_AIM OF THE EXERCISE:_
Copy out every line of the material below word for word, leaving out the pictures.

_SUPPLIED MATERIAL:_
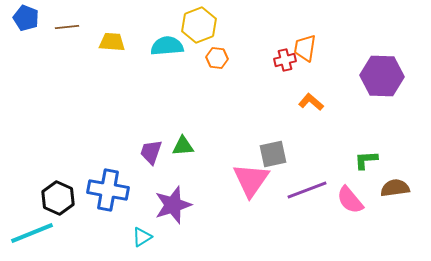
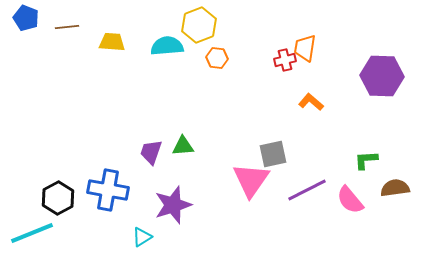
purple line: rotated 6 degrees counterclockwise
black hexagon: rotated 8 degrees clockwise
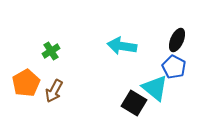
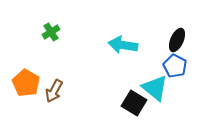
cyan arrow: moved 1 px right, 1 px up
green cross: moved 19 px up
blue pentagon: moved 1 px right, 1 px up
orange pentagon: rotated 12 degrees counterclockwise
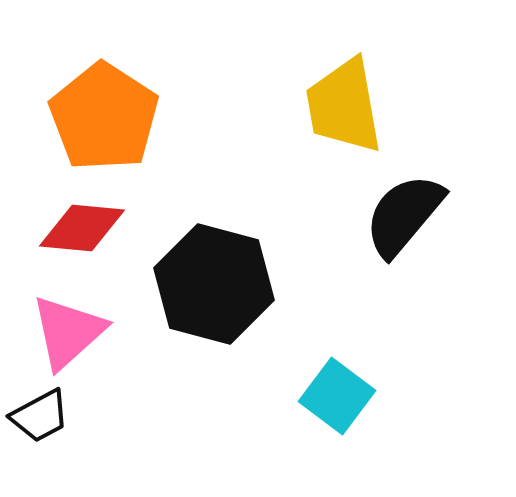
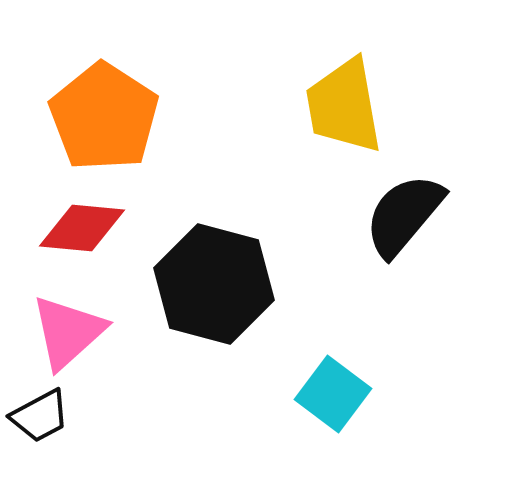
cyan square: moved 4 px left, 2 px up
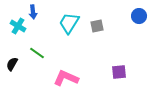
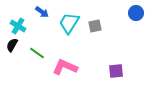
blue arrow: moved 9 px right; rotated 48 degrees counterclockwise
blue circle: moved 3 px left, 3 px up
gray square: moved 2 px left
black semicircle: moved 19 px up
purple square: moved 3 px left, 1 px up
pink L-shape: moved 1 px left, 11 px up
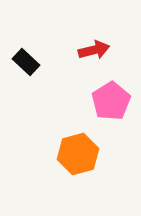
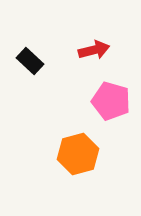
black rectangle: moved 4 px right, 1 px up
pink pentagon: rotated 24 degrees counterclockwise
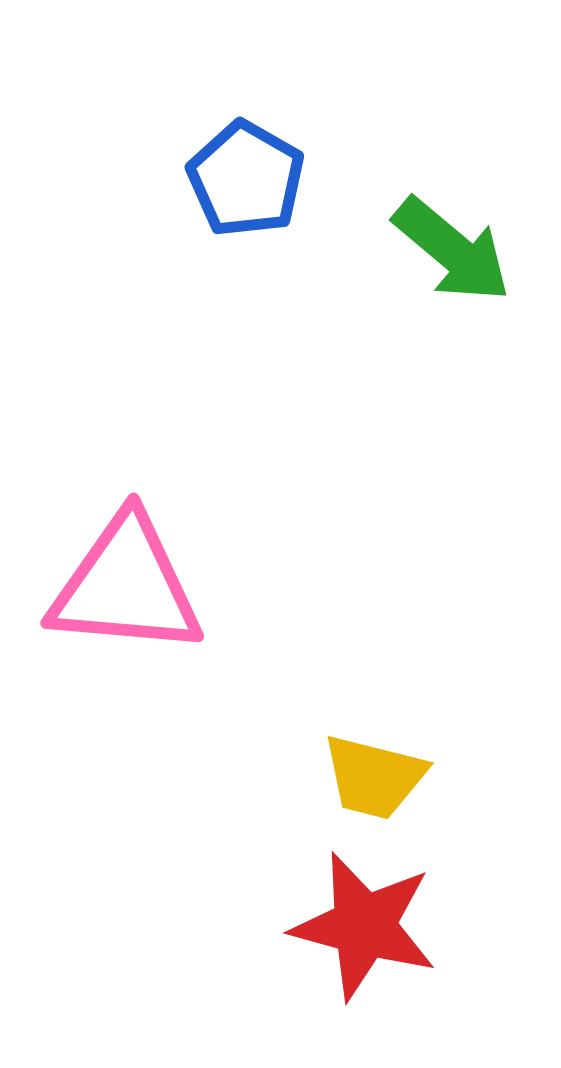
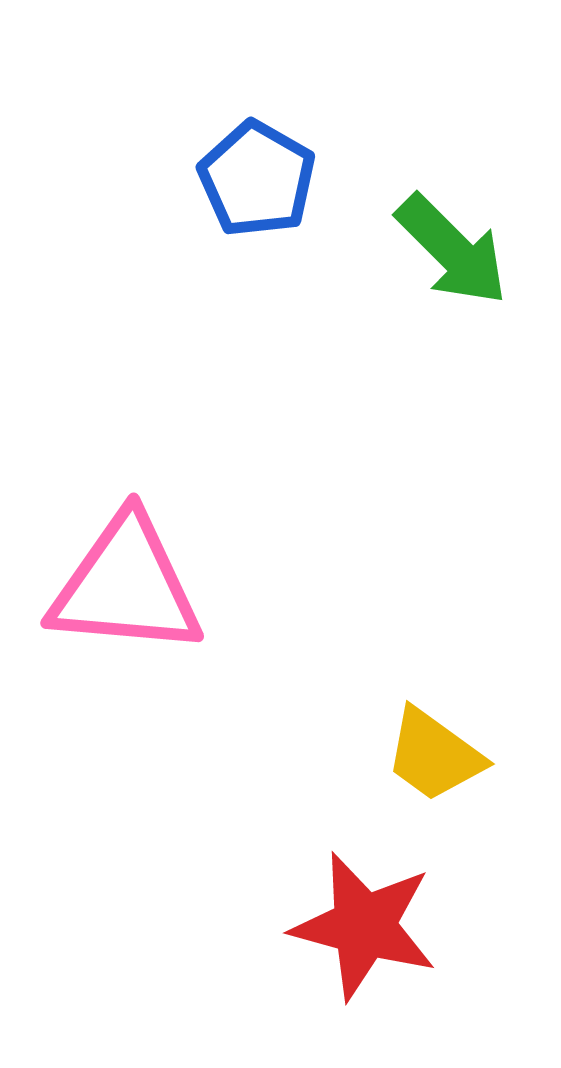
blue pentagon: moved 11 px right
green arrow: rotated 5 degrees clockwise
yellow trapezoid: moved 60 px right, 22 px up; rotated 22 degrees clockwise
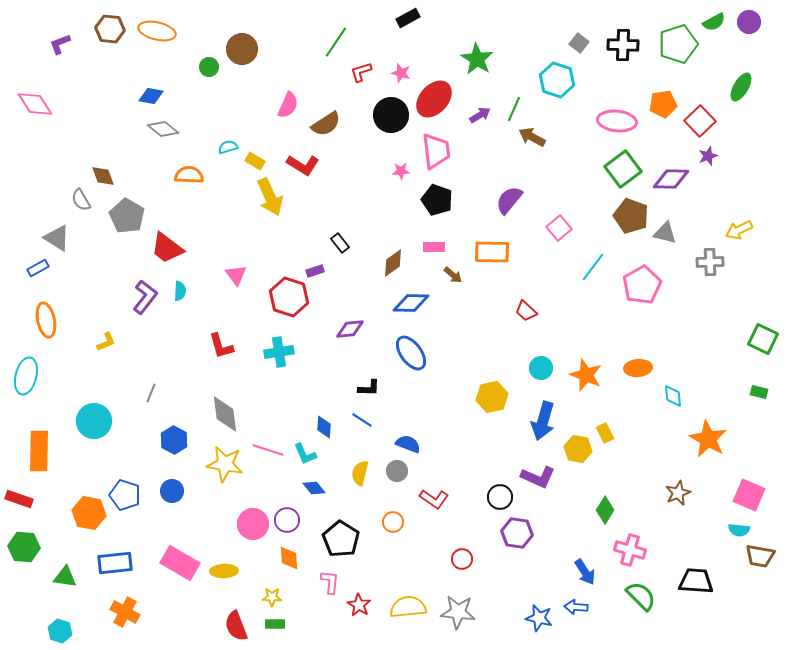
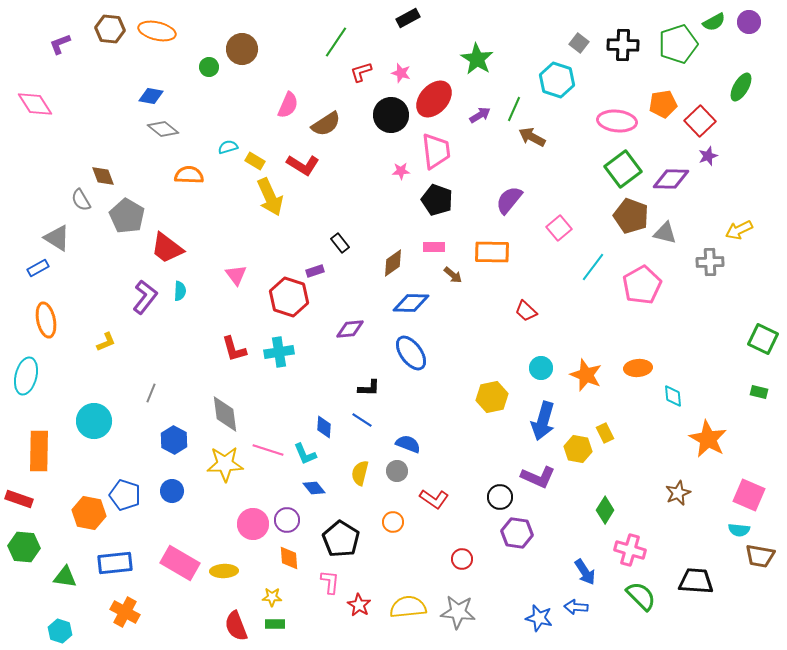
red L-shape at (221, 346): moved 13 px right, 3 px down
yellow star at (225, 464): rotated 12 degrees counterclockwise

_CORRECT OUTPUT:_
purple line: rotated 6 degrees counterclockwise
black hexagon: rotated 8 degrees clockwise
cyan arrow: moved 1 px right, 1 px up
green cross: moved 19 px up
blue pentagon: moved 1 px right, 1 px up
orange pentagon: rotated 12 degrees counterclockwise
cyan square: moved 4 px left, 2 px up
blue arrow: moved 9 px right; rotated 48 degrees counterclockwise
blue circle: moved 3 px left, 3 px up
gray square: moved 2 px left
black semicircle: moved 19 px up
purple square: moved 3 px left, 1 px up
pink L-shape: moved 1 px left, 11 px up
black rectangle: moved 4 px right, 1 px up
pink pentagon: rotated 24 degrees counterclockwise
blue pentagon: moved 11 px right
green arrow: rotated 5 degrees clockwise
yellow trapezoid: moved 60 px right, 22 px up; rotated 22 degrees clockwise
red L-shape at (221, 346): moved 13 px right, 3 px down
yellow star at (225, 464): rotated 12 degrees counterclockwise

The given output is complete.